Record excerpts —
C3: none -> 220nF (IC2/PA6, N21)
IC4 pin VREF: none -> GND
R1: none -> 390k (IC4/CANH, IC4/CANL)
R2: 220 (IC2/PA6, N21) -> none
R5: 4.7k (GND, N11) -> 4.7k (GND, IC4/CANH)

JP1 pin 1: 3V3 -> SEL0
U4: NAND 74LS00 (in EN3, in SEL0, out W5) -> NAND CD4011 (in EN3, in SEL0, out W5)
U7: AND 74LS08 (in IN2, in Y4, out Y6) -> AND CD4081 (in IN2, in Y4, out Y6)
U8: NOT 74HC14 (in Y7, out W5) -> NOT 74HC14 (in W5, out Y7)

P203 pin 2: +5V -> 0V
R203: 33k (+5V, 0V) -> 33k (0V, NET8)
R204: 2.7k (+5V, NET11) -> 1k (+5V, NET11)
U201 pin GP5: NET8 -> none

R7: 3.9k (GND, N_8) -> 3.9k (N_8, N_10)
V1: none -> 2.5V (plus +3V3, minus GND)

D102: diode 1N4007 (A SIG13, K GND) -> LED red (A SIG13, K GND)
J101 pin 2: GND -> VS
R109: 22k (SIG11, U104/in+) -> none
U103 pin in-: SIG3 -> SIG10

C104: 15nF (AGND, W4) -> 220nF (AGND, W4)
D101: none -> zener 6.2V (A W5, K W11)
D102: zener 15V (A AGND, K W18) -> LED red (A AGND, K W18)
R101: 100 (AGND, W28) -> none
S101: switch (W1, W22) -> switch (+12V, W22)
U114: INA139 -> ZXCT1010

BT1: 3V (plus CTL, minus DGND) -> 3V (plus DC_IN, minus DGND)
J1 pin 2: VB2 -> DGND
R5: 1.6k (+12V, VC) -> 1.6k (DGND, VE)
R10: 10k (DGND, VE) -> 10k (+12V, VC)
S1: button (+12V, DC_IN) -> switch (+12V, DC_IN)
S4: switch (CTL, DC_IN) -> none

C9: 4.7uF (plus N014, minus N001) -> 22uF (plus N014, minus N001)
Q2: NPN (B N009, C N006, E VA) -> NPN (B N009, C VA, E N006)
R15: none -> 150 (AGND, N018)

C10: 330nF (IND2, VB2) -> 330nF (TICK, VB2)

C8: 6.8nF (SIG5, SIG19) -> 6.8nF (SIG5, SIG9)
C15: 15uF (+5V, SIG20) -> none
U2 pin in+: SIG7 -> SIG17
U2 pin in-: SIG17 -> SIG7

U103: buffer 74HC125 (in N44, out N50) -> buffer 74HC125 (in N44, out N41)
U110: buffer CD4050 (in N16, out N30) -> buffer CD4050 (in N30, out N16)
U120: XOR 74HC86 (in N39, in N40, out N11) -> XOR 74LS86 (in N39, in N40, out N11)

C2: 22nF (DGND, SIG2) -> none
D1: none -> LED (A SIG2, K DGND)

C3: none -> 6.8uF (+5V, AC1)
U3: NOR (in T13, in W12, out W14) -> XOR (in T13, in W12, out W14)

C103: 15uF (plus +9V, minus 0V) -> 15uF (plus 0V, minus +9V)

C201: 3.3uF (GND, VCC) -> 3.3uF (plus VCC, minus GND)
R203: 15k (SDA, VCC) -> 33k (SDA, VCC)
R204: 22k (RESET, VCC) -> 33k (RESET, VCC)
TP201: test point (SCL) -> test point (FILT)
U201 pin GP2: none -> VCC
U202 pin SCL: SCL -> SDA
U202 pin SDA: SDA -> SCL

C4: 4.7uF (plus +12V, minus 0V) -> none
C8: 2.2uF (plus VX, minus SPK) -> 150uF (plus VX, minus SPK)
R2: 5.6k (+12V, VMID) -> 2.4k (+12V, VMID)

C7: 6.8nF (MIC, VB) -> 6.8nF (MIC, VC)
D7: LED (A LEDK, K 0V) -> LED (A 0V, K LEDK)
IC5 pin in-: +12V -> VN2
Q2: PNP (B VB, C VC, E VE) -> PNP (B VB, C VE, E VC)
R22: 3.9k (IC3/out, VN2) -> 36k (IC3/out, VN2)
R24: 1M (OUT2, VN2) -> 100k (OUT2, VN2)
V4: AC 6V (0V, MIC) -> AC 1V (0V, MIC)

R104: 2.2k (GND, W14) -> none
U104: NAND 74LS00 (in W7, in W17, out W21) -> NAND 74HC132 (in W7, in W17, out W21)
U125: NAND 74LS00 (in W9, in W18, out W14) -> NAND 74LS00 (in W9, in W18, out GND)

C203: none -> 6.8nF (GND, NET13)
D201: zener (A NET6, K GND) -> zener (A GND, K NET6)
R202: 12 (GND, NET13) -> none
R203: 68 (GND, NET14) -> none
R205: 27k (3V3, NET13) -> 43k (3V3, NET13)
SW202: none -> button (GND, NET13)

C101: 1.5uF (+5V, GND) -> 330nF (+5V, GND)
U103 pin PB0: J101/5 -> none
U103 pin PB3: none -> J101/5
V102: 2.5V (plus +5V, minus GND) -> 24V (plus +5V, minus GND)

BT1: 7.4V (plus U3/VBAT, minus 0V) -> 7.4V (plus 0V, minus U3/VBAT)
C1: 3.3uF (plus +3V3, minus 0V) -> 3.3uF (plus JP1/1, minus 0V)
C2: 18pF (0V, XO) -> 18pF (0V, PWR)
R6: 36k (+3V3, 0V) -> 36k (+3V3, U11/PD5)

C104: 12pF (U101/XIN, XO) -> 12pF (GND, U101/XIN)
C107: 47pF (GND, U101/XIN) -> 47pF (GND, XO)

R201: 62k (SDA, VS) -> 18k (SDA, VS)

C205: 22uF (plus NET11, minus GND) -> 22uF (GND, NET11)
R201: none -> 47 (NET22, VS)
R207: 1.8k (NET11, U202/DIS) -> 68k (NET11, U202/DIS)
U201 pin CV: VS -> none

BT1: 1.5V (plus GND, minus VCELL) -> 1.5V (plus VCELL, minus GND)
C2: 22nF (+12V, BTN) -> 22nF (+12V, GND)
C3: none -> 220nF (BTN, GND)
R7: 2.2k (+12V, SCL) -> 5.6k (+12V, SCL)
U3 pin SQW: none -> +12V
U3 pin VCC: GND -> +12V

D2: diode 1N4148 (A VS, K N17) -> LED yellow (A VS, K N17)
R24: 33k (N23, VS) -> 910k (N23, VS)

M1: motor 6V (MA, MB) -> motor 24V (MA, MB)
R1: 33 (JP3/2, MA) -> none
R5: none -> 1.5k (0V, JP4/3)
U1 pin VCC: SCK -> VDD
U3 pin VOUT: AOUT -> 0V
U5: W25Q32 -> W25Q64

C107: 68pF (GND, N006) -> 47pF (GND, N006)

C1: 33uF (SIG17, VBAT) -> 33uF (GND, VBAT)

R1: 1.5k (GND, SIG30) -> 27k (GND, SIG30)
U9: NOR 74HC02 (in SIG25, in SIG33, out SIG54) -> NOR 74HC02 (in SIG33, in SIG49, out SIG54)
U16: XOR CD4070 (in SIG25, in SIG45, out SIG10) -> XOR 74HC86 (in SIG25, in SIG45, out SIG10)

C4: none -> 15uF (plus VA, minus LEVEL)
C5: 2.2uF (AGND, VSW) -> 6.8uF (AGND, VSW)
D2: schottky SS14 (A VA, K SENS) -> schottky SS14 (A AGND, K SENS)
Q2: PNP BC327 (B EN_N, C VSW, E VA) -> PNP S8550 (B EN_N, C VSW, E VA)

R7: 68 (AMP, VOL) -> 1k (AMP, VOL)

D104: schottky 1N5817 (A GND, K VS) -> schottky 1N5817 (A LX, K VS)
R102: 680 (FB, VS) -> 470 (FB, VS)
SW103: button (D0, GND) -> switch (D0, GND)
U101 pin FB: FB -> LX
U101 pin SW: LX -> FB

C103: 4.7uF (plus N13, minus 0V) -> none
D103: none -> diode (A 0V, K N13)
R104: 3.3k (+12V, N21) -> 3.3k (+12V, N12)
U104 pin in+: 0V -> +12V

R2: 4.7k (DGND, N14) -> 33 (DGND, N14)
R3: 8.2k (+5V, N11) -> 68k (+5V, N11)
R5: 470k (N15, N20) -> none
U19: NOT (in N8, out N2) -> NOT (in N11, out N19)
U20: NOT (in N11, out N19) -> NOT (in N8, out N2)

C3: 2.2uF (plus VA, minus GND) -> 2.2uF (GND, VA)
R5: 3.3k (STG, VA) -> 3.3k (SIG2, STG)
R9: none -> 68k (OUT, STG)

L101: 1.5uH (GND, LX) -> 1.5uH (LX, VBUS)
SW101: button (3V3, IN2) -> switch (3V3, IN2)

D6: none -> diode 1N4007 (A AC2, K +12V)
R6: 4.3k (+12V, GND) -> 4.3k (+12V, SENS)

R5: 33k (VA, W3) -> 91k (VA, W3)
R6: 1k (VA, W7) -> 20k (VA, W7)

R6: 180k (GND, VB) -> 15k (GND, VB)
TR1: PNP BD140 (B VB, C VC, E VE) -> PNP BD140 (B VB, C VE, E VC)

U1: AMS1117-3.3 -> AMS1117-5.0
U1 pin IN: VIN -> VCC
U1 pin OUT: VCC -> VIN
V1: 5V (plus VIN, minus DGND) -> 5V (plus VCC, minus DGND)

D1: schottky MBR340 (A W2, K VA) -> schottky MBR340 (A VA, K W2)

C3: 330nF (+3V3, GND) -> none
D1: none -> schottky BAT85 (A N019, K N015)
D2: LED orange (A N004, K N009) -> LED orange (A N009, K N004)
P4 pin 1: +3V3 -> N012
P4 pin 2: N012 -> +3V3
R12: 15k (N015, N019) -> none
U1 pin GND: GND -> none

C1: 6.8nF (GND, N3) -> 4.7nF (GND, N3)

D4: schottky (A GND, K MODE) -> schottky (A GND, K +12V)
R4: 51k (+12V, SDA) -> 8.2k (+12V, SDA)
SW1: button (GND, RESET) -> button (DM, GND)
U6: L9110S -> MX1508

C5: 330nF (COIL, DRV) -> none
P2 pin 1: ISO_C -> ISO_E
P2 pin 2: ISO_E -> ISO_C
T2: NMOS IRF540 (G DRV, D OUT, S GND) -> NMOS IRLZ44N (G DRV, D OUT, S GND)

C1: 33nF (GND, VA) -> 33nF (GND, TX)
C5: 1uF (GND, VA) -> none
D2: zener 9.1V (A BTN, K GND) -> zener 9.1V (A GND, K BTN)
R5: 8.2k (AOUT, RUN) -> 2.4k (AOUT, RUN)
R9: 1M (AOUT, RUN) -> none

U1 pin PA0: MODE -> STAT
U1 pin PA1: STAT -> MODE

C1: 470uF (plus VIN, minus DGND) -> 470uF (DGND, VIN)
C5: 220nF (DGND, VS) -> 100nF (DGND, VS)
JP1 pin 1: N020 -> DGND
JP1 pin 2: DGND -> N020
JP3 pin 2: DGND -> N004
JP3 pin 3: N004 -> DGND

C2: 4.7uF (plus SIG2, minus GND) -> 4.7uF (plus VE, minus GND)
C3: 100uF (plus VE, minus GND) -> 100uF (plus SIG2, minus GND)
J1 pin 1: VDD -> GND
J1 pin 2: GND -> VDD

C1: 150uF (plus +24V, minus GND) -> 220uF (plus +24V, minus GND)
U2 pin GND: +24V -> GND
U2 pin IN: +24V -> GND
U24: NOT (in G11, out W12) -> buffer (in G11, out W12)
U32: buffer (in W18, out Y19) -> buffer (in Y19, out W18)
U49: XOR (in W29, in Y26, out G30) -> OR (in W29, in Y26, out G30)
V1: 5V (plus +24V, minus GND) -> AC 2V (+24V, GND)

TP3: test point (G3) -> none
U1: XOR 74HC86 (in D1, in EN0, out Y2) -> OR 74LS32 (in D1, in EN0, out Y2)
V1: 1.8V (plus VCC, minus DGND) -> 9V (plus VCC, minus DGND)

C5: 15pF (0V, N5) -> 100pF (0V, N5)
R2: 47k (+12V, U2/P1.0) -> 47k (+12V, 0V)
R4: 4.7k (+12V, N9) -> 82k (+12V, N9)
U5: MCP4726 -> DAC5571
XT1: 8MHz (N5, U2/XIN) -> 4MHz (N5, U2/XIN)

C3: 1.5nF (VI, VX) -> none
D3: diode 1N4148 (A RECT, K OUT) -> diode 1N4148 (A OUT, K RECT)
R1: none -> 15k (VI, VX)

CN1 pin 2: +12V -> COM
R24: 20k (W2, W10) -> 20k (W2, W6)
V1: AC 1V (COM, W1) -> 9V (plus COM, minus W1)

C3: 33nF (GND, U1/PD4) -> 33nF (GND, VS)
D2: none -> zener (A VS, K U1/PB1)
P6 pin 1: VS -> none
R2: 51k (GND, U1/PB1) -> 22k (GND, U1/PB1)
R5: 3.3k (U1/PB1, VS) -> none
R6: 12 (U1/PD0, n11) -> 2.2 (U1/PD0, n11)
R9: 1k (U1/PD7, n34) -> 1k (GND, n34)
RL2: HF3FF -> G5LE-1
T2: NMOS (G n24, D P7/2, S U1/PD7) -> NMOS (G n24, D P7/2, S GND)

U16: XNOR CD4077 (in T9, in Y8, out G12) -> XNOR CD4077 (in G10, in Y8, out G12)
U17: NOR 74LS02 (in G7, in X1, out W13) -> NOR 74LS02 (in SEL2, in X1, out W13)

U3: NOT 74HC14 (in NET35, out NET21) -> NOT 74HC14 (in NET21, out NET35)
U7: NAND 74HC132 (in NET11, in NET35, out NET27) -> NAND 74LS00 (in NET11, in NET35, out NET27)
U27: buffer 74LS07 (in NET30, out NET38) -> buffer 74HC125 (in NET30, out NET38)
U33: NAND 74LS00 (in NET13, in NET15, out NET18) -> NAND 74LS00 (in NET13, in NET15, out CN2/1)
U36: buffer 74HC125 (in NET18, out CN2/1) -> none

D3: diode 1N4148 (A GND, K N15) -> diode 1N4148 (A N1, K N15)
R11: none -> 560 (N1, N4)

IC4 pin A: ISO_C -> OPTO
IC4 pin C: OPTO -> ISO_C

What the task asks —
Exactly the lines from the start of the entries through the one bearing "R7: 3.9k (GND, N_8) -> 3.9k (N_8, N_10)" are to be output, with both ends included.

Final answer —
C3: none -> 220nF (IC2/PA6, N21)
IC4 pin VREF: none -> GND
R1: none -> 390k (IC4/CANH, IC4/CANL)
R2: 220 (IC2/PA6, N21) -> none
R5: 4.7k (GND, N11) -> 4.7k (GND, IC4/CANH)

JP1 pin 1: 3V3 -> SEL0
U4: NAND 74LS00 (in EN3, in SEL0, out W5) -> NAND CD4011 (in EN3, in SEL0, out W5)
U7: AND 74LS08 (in IN2, in Y4, out Y6) -> AND CD4081 (in IN2, in Y4, out Y6)
U8: NOT 74HC14 (in Y7, out W5) -> NOT 74HC14 (in W5, out Y7)

P203 pin 2: +5V -> 0V
R203: 33k (+5V, 0V) -> 33k (0V, NET8)
R204: 2.7k (+5V, NET11) -> 1k (+5V, NET11)
U201 pin GP5: NET8 -> none

R7: 3.9k (GND, N_8) -> 3.9k (N_8, N_10)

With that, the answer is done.